TASK OBJECTIVE | Begin at the line below that has "yellow brick G4". Stop after the line that has "tan round brick E5", repeating each line exactly and leaving out the pictures.

THE DATA |
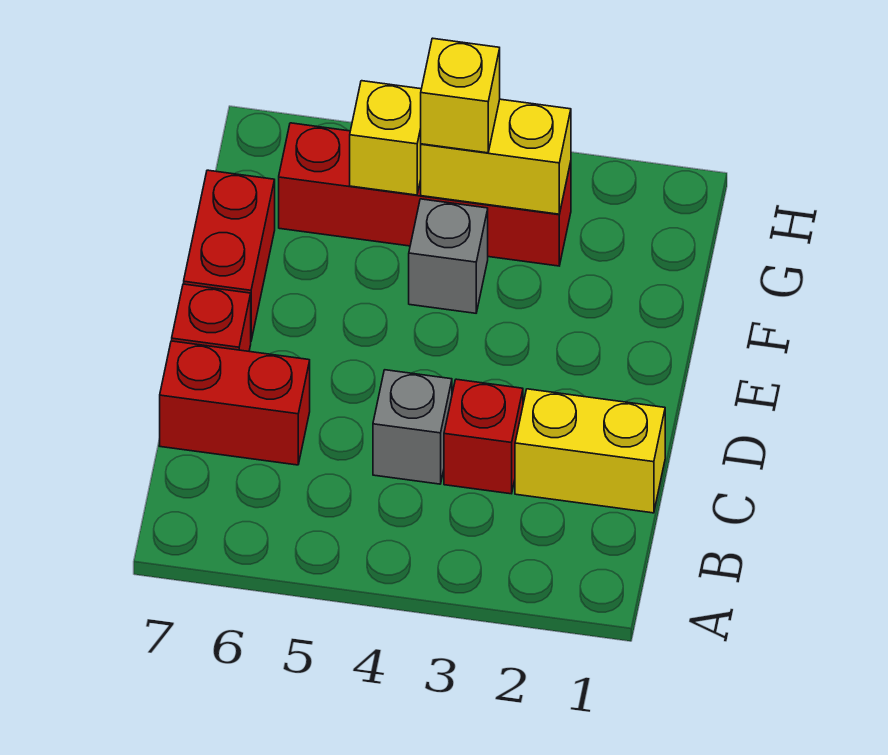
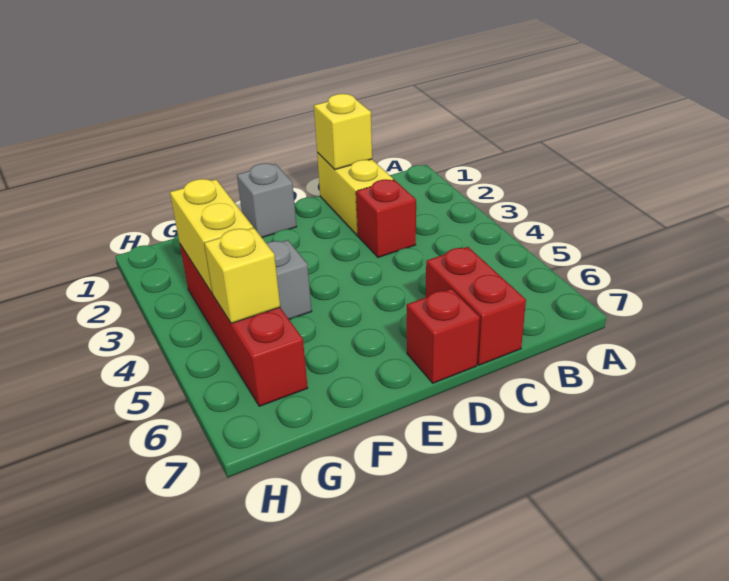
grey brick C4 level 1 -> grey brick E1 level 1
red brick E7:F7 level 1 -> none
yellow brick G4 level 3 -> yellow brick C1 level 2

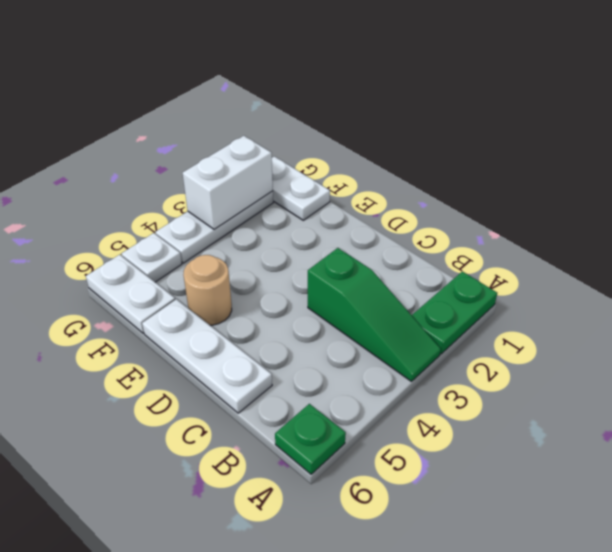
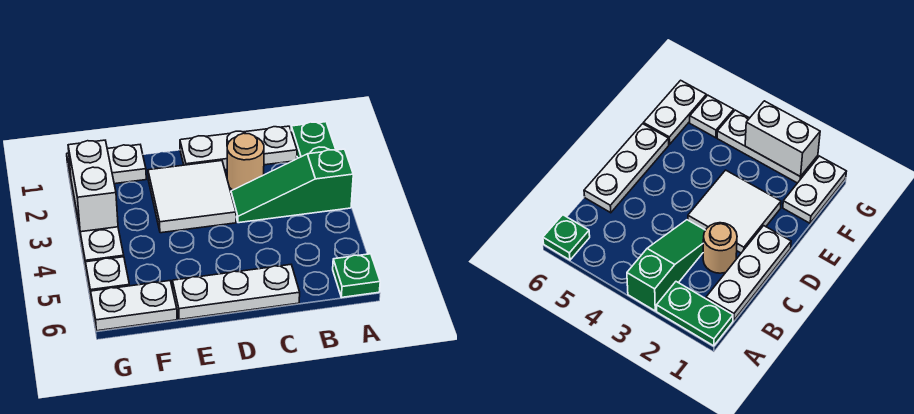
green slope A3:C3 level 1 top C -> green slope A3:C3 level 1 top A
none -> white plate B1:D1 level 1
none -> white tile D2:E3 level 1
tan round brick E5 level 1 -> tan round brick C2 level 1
...
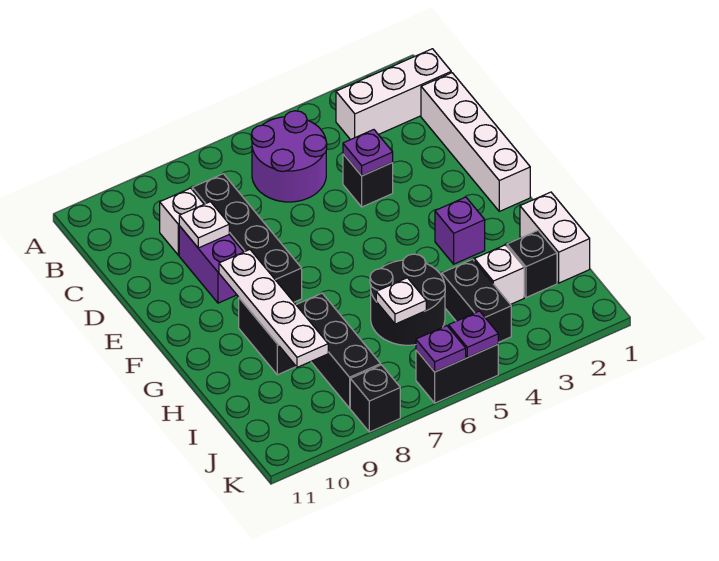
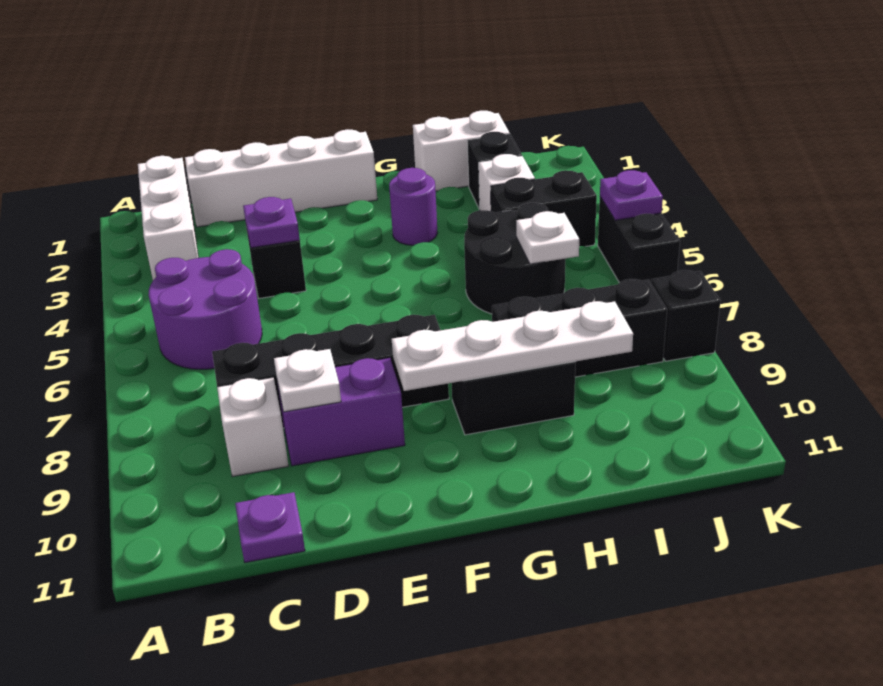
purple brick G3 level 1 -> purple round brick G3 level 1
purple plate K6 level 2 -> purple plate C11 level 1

EXERCISE RESPONSE |
yellow brick G4 level 3 -> yellow brick C1 level 2

green slope A3:C3 level 1 top C -> green slope A3:C3 level 1 top A
none -> white plate B1:D1 level 1
none -> white tile D2:E3 level 1
tan round brick E5 level 1 -> tan round brick C2 level 1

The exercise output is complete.